*** PROVIDED DATA ***
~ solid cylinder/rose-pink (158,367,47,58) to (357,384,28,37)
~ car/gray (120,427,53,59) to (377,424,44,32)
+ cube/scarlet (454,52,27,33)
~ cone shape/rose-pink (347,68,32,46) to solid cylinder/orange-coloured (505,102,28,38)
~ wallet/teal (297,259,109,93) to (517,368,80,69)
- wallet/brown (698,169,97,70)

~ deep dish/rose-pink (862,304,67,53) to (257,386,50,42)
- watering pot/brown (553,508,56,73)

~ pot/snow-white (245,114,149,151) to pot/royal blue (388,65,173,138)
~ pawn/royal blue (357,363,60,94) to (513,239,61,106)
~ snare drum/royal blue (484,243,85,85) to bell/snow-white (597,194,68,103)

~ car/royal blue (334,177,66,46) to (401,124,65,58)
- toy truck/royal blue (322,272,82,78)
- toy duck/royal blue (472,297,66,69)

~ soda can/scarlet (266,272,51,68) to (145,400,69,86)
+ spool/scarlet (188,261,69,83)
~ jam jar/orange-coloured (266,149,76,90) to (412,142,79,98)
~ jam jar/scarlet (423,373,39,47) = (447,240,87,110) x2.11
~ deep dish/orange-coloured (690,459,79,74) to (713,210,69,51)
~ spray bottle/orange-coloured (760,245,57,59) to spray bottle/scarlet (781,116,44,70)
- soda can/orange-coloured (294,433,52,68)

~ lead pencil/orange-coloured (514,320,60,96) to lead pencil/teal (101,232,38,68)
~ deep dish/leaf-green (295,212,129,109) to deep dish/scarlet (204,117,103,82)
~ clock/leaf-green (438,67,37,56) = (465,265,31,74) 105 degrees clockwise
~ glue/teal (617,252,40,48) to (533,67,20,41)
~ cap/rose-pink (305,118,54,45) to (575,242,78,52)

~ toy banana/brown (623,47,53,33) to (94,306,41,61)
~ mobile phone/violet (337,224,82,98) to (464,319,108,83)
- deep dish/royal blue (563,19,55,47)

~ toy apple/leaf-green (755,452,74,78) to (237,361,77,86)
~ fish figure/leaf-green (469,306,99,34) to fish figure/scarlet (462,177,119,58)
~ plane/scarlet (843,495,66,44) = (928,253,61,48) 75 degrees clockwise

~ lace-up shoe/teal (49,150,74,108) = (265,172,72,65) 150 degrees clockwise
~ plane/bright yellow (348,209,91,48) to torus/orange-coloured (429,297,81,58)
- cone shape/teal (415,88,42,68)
*** End of PROVIDED DATA ***
Print, please, the lines from the first line of the material through the line that contains "(297,259,109,93) to (517,368,80,69)", exactly as written and with nothing added.

| EXERCISE OUTPUT |
~ solid cylinder/rose-pink (158,367,47,58) to (357,384,28,37)
~ car/gray (120,427,53,59) to (377,424,44,32)
+ cube/scarlet (454,52,27,33)
~ cone shape/rose-pink (347,68,32,46) to solid cylinder/orange-coloured (505,102,28,38)
~ wallet/teal (297,259,109,93) to (517,368,80,69)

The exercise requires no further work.